### Dataset extract
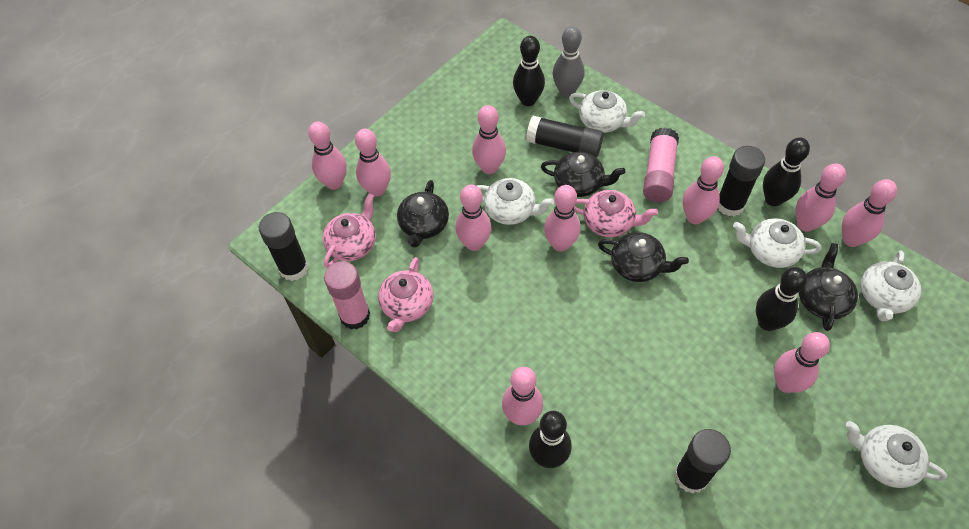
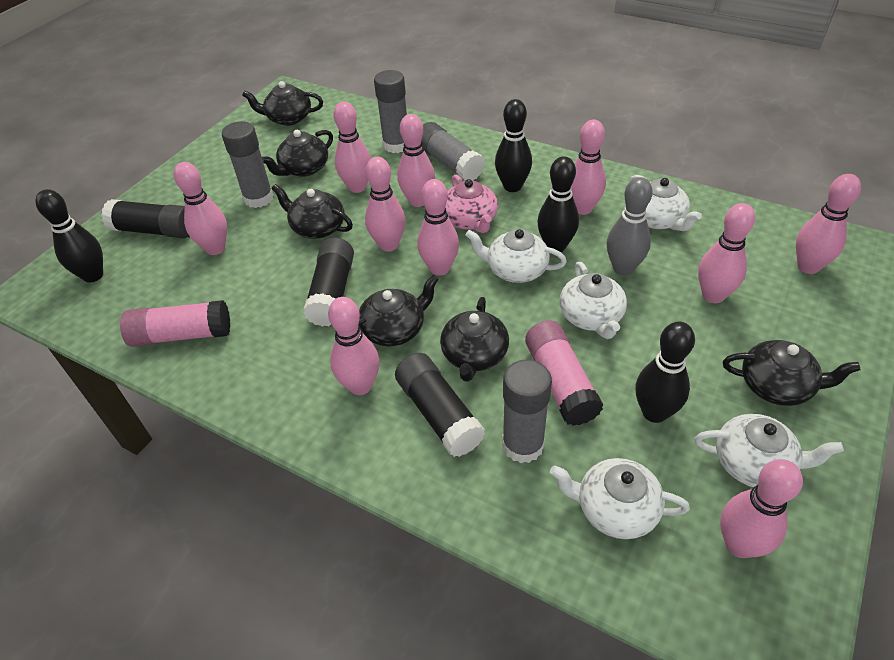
black glue stick: 4 -> 3
black teapot: 4 -> 6
grey glue stick: 0 -> 4
pink teapot: 3 -> 1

### Task prompt
Print out the whole of the material word for word, without pictures.

### Answer to this task
black glue stick: 4 -> 3
black teapot: 4 -> 6
grey glue stick: 0 -> 4
pink teapot: 3 -> 1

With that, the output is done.